- Input -
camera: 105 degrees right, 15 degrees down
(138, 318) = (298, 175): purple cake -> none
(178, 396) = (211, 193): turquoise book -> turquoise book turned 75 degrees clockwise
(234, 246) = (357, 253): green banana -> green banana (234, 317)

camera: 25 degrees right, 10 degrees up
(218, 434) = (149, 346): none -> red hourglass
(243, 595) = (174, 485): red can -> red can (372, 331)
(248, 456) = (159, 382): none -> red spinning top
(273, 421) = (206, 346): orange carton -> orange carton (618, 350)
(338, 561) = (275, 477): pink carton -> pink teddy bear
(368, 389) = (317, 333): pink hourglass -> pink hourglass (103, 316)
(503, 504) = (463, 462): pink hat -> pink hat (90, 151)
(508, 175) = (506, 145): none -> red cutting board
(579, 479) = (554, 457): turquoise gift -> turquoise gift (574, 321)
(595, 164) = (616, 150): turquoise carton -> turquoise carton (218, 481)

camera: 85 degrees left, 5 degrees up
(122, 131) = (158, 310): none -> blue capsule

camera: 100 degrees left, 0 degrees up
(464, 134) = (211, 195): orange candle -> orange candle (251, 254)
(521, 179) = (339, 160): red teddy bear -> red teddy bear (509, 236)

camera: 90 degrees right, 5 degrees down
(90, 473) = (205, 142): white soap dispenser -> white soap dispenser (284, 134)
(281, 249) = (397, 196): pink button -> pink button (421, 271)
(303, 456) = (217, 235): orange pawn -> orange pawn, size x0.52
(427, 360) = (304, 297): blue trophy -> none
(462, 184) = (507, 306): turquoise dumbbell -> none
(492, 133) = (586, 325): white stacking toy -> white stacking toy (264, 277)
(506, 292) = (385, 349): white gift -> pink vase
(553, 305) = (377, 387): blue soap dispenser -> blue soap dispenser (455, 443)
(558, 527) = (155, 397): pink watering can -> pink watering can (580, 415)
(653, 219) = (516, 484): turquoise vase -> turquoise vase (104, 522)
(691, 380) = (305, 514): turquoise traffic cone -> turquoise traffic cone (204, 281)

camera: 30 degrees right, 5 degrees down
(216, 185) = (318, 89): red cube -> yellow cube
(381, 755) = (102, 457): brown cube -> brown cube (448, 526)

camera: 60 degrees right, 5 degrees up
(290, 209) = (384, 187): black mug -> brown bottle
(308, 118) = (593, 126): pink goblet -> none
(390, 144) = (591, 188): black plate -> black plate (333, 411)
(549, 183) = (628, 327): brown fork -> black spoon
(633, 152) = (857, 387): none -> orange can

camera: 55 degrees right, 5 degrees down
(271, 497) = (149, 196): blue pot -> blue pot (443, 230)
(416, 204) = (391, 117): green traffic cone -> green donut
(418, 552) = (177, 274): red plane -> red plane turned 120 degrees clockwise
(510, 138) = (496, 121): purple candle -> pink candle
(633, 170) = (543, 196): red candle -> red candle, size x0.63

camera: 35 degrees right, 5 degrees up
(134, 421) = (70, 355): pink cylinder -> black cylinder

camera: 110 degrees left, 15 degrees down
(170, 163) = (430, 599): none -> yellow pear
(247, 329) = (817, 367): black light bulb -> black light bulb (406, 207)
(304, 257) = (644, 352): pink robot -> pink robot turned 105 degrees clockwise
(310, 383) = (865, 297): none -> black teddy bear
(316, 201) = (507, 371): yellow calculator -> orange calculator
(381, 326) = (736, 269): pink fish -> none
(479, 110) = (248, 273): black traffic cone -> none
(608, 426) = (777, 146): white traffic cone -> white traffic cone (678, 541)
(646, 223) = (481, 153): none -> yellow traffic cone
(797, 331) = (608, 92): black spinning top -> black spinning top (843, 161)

- Description of the task -
The whole listing above should be copied out exactly.

- Response area -
camera: 105 degrees right, 15 degrees down
(138, 318) = (298, 175): purple cake -> none
(178, 396) = (211, 193): turquoise book -> turquoise book turned 75 degrees clockwise
(234, 246) = (357, 253): green banana -> green banana (234, 317)

camera: 25 degrees right, 10 degrees up
(218, 434) = (149, 346): none -> red hourglass
(243, 595) = (174, 485): red can -> red can (372, 331)
(248, 456) = (159, 382): none -> red spinning top
(273, 421) = (206, 346): orange carton -> orange carton (618, 350)
(338, 561) = (275, 477): pink carton -> pink teddy bear
(368, 389) = (317, 333): pink hourglass -> pink hourglass (103, 316)
(503, 504) = (463, 462): pink hat -> pink hat (90, 151)
(508, 175) = (506, 145): none -> red cutting board
(579, 479) = (554, 457): turquoise gift -> turquoise gift (574, 321)
(595, 164) = (616, 150): turquoise carton -> turquoise carton (218, 481)

camera: 85 degrees left, 5 degrees up
(122, 131) = (158, 310): none -> blue capsule

camera: 100 degrees left, 0 degrees up
(464, 134) = (211, 195): orange candle -> orange candle (251, 254)
(521, 179) = (339, 160): red teddy bear -> red teddy bear (509, 236)

camera: 90 degrees right, 5 degrees down
(90, 473) = (205, 142): white soap dispenser -> white soap dispenser (284, 134)
(281, 249) = (397, 196): pink button -> pink button (421, 271)
(303, 456) = (217, 235): orange pawn -> orange pawn, size x0.52
(427, 360) = (304, 297): blue trophy -> none
(462, 184) = (507, 306): turquoise dumbbell -> none
(492, 133) = (586, 325): white stacking toy -> white stacking toy (264, 277)
(506, 292) = (385, 349): white gift -> pink vase
(553, 305) = (377, 387): blue soap dispenser -> blue soap dispenser (455, 443)
(558, 527) = (155, 397): pink watering can -> pink watering can (580, 415)
(653, 219) = (516, 484): turquoise vase -> turquoise vase (104, 522)
(691, 380) = (305, 514): turquoise traffic cone -> turquoise traffic cone (204, 281)

camera: 30 degrees right, 5 degrees down
(216, 185) = (318, 89): red cube -> yellow cube
(381, 755) = (102, 457): brown cube -> brown cube (448, 526)

camera: 60 degrees right, 5 degrees up
(290, 209) = (384, 187): black mug -> brown bottle
(308, 118) = (593, 126): pink goblet -> none
(390, 144) = (591, 188): black plate -> black plate (333, 411)
(549, 183) = (628, 327): brown fork -> black spoon
(633, 152) = (857, 387): none -> orange can

camera: 55 degrees right, 5 degrees down
(271, 497) = (149, 196): blue pot -> blue pot (443, 230)
(416, 204) = (391, 117): green traffic cone -> green donut
(418, 552) = (177, 274): red plane -> red plane turned 120 degrees clockwise
(510, 138) = (496, 121): purple candle -> pink candle
(633, 170) = (543, 196): red candle -> red candle, size x0.63

camera: 35 degrees right, 5 degrees up
(134, 421) = (70, 355): pink cylinder -> black cylinder

camera: 110 degrees left, 15 degrees down
(170, 163) = (430, 599): none -> yellow pear
(247, 329) = (817, 367): black light bulb -> black light bulb (406, 207)
(304, 257) = (644, 352): pink robot -> pink robot turned 105 degrees clockwise
(310, 383) = (865, 297): none -> black teddy bear
(316, 201) = (507, 371): yellow calculator -> orange calculator
(381, 326) = (736, 269): pink fish -> none
(479, 110) = (248, 273): black traffic cone -> none
(608, 426) = (777, 146): white traffic cone -> white traffic cone (678, 541)
(646, 223) = (481, 153): none -> yellow traffic cone
(797, 331) = (608, 92): black spinning top -> black spinning top (843, 161)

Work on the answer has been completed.